• What is required
Return every line from the records below in which the word "yellow" is found.

Entries provided Start Marker

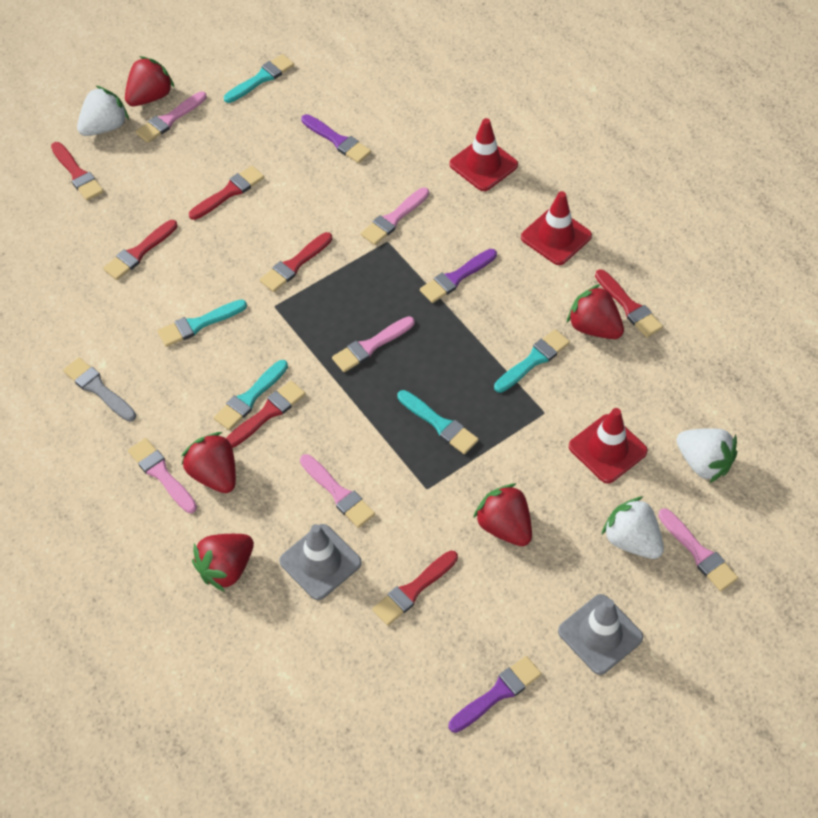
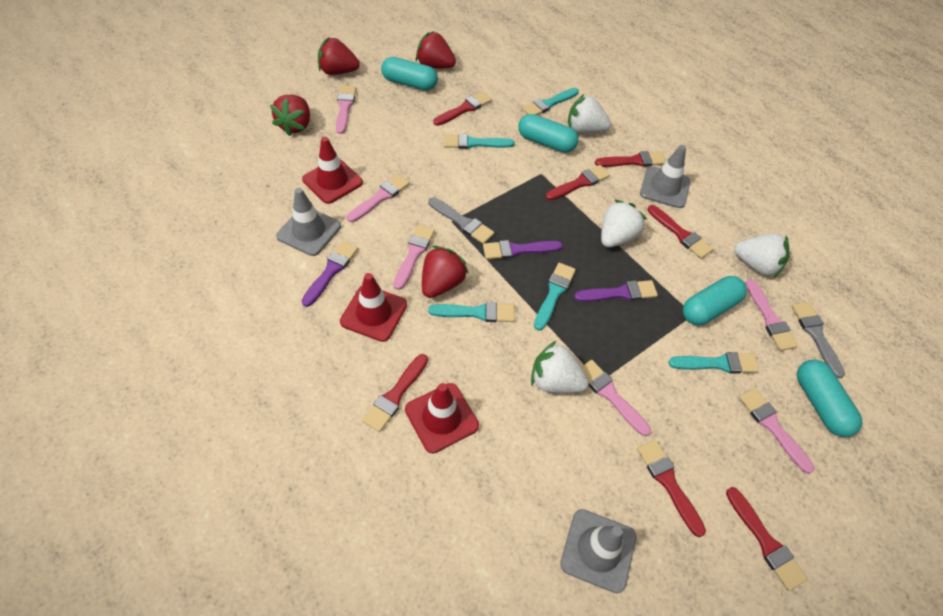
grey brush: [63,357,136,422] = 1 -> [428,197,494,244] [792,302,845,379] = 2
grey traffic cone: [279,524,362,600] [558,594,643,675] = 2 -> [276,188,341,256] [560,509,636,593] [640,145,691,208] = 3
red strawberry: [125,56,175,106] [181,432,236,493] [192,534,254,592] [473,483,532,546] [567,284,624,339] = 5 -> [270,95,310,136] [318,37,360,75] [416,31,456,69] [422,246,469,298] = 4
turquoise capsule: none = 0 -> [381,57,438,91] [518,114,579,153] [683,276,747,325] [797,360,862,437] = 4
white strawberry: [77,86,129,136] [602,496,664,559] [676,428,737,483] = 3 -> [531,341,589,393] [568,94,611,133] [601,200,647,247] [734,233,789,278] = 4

Entries provided End Marker
Entries provided Start Marker

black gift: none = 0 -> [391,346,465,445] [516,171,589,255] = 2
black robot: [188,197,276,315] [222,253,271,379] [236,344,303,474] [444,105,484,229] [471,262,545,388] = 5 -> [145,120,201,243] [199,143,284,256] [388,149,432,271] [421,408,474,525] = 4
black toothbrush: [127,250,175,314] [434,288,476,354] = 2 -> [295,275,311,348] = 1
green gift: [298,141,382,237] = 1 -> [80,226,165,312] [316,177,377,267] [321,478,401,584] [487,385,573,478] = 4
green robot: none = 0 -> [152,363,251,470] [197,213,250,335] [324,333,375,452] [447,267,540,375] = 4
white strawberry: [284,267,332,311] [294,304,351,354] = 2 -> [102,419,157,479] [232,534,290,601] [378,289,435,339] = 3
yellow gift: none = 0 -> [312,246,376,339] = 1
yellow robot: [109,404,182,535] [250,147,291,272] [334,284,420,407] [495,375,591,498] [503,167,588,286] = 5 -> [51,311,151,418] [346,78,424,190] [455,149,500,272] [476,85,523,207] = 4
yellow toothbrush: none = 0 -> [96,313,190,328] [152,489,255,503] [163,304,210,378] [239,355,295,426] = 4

Entries provided End Marker

• Answer to this exercise
yellow gift: none = 0 -> [312,246,376,339] = 1
yellow robot: [109,404,182,535] [250,147,291,272] [334,284,420,407] [495,375,591,498] [503,167,588,286] = 5 -> [51,311,151,418] [346,78,424,190] [455,149,500,272] [476,85,523,207] = 4
yellow toothbrush: none = 0 -> [96,313,190,328] [152,489,255,503] [163,304,210,378] [239,355,295,426] = 4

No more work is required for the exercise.